AIM OF THE EXERCISE: Your answer should be the lines below from the one with "building: none -> [43,23,111,89]" to the one with "building: none -> [132,202,290,285]", both included, given again exactly and with nothing added.

RAW DATA:
○ ○ ○ ○ ○ ○ ○
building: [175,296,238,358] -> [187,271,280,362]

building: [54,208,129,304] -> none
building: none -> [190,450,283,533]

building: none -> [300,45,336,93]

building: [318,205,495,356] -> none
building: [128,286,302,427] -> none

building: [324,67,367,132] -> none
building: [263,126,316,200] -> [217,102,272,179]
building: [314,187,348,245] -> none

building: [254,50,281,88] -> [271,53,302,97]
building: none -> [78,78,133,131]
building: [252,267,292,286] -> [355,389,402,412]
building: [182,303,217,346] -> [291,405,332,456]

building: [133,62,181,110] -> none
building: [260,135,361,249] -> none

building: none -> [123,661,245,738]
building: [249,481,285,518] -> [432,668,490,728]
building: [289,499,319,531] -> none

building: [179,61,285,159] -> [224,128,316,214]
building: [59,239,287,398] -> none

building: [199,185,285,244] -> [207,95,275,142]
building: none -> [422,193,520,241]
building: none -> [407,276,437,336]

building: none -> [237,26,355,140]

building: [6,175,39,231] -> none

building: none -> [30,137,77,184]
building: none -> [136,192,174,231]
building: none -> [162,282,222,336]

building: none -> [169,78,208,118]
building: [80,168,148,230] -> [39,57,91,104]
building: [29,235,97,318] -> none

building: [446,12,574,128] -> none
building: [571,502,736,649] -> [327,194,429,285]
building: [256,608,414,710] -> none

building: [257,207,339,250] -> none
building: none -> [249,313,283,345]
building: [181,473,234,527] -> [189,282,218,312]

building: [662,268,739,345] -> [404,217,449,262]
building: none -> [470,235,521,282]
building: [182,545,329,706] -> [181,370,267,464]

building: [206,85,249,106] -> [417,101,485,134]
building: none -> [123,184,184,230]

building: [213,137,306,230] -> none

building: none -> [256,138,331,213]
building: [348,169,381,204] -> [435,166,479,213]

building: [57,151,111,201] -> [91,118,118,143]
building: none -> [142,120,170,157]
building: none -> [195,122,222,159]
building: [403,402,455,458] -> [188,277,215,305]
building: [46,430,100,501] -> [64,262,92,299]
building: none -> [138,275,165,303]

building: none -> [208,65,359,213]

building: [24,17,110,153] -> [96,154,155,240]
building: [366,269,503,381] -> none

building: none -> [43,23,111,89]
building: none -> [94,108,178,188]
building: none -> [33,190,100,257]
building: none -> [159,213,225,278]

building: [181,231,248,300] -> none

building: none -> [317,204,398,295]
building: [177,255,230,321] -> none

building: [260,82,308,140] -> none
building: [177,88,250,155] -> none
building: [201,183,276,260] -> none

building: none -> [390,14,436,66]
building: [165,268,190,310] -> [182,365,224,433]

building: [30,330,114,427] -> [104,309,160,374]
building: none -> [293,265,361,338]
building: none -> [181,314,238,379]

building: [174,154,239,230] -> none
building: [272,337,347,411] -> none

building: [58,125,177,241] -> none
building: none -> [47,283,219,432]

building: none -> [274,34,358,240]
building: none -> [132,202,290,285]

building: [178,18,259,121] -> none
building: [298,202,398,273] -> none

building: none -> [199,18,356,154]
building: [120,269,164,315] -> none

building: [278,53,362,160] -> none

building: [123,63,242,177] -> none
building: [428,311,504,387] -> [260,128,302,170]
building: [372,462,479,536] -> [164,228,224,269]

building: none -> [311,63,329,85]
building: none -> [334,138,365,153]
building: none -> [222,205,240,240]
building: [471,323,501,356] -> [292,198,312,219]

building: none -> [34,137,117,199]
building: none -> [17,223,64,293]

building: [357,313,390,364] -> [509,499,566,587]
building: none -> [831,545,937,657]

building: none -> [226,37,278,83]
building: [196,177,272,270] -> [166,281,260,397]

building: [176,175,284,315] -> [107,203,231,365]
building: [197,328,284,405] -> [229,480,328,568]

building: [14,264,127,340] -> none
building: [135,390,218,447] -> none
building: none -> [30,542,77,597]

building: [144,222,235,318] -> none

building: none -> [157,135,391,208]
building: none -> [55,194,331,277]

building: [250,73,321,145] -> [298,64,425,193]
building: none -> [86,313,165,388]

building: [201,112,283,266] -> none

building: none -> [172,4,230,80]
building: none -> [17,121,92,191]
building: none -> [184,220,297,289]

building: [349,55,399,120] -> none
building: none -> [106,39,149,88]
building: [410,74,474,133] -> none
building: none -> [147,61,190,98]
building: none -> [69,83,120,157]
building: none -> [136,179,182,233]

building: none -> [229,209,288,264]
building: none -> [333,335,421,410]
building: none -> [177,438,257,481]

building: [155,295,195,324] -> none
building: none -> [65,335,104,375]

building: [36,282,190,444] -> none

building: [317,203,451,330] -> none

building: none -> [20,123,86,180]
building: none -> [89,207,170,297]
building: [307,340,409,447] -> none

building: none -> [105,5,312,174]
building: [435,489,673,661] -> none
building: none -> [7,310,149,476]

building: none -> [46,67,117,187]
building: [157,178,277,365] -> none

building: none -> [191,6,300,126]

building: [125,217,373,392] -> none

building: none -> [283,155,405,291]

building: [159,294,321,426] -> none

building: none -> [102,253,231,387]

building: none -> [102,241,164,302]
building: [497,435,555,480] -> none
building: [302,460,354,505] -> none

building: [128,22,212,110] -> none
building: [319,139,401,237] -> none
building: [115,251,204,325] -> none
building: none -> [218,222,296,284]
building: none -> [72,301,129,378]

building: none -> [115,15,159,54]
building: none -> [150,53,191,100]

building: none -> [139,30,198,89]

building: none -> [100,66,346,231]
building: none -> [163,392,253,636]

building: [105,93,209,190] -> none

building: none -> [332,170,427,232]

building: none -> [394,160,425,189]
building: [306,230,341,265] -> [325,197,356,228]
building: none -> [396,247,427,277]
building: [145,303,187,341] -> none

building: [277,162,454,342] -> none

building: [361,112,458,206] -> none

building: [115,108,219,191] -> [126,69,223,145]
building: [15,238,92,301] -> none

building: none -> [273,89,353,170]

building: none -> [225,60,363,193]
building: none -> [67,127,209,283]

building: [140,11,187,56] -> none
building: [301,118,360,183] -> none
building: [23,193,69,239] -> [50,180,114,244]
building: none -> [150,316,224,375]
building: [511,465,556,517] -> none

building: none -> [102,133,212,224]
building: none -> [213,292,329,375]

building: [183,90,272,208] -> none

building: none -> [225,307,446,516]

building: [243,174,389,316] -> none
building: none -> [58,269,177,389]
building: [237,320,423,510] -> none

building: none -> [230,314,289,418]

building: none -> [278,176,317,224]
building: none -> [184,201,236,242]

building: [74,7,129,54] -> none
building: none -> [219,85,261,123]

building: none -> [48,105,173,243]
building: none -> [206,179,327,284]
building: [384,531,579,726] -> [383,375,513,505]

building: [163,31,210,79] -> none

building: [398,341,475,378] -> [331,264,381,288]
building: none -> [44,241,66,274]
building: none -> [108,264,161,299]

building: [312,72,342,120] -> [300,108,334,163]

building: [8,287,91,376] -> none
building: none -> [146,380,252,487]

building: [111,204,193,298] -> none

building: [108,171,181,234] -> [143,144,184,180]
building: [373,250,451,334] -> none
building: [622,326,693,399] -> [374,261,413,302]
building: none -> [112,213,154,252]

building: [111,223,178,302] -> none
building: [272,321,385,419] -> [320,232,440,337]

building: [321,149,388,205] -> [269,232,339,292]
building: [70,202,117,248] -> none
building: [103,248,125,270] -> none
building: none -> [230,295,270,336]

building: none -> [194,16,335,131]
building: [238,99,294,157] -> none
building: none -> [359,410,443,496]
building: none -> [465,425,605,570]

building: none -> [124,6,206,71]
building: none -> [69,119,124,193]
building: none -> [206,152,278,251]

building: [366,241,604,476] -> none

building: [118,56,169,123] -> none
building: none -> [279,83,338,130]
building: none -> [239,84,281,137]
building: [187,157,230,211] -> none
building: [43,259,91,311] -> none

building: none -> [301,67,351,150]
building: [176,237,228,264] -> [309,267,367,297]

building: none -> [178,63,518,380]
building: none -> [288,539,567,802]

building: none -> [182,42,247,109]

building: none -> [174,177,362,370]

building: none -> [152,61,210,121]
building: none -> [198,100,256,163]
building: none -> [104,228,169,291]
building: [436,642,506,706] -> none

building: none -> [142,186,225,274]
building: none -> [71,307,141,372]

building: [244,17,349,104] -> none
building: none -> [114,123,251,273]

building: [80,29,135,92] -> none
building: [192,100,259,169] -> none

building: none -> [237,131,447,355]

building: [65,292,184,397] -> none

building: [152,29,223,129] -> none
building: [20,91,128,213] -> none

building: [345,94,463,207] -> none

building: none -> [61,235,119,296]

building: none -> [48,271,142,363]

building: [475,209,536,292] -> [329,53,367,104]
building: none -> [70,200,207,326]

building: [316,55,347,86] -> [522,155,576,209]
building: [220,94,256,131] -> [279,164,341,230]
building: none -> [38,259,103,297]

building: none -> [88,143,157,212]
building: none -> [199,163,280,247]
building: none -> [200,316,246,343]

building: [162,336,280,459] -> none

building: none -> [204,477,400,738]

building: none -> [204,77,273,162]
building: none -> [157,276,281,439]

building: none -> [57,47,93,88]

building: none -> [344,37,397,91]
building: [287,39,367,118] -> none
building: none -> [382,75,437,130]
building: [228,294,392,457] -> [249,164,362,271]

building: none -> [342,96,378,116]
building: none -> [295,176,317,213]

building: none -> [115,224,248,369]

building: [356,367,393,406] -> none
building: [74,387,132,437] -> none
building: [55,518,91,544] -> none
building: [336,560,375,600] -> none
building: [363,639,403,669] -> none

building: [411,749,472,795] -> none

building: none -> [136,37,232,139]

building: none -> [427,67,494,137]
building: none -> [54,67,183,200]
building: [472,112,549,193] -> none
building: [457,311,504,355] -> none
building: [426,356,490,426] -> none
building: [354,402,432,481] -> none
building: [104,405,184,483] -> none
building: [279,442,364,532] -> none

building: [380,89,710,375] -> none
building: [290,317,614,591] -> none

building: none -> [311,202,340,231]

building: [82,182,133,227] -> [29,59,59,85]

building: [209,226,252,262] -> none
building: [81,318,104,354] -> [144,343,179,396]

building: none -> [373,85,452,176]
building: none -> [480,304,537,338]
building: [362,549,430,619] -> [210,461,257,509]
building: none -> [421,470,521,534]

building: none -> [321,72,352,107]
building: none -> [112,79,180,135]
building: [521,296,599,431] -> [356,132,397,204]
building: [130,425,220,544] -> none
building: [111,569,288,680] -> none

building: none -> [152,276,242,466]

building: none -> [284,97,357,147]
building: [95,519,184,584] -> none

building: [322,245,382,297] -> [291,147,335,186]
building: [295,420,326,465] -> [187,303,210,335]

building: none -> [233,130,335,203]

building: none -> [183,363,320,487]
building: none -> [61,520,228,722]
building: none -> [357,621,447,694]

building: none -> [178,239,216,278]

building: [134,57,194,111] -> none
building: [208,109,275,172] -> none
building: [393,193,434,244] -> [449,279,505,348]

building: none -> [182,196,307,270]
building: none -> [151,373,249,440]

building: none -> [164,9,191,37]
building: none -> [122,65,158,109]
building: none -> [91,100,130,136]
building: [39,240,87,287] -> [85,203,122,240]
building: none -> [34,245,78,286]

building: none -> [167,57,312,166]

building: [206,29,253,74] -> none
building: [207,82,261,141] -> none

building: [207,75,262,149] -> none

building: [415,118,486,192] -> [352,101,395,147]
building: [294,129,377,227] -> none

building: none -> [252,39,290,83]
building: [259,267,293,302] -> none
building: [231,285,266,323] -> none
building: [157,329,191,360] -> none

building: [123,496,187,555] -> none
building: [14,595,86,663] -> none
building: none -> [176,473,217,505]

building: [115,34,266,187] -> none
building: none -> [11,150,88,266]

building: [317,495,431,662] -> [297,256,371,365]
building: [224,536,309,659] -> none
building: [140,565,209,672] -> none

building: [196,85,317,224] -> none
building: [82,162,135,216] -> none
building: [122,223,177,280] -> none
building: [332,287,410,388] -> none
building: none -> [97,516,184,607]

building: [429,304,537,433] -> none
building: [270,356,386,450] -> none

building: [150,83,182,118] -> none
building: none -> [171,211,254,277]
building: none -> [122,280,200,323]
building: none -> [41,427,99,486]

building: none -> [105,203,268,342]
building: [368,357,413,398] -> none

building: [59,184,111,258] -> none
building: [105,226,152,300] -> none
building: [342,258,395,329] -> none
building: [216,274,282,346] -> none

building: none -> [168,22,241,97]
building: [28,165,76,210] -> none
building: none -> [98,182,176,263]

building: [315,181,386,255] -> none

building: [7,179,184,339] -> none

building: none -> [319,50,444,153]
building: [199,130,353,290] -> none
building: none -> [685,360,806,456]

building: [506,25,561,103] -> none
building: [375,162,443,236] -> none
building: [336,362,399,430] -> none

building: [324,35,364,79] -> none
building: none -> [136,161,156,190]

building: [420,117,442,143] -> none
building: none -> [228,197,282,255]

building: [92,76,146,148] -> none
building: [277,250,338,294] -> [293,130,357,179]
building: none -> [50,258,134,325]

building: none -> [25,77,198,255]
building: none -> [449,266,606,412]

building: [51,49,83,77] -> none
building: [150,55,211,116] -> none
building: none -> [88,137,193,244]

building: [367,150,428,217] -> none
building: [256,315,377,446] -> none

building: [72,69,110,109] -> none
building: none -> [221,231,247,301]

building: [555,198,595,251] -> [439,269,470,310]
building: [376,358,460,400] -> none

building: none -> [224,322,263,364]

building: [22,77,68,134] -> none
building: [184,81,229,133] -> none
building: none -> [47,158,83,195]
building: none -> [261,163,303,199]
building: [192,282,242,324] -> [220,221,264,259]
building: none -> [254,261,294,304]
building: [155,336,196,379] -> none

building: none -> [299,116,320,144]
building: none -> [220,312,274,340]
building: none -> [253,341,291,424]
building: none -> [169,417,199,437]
○ ○ ○ ○ ○ ○ ○
SOLUTION:
building: none -> [43,23,111,89]
building: none -> [94,108,178,188]
building: none -> [33,190,100,257]
building: none -> [159,213,225,278]

building: [181,231,248,300] -> none

building: none -> [317,204,398,295]
building: [177,255,230,321] -> none

building: [260,82,308,140] -> none
building: [177,88,250,155] -> none
building: [201,183,276,260] -> none

building: none -> [390,14,436,66]
building: [165,268,190,310] -> [182,365,224,433]

building: [30,330,114,427] -> [104,309,160,374]
building: none -> [293,265,361,338]
building: none -> [181,314,238,379]

building: [174,154,239,230] -> none
building: [272,337,347,411] -> none

building: [58,125,177,241] -> none
building: none -> [47,283,219,432]

building: none -> [274,34,358,240]
building: none -> [132,202,290,285]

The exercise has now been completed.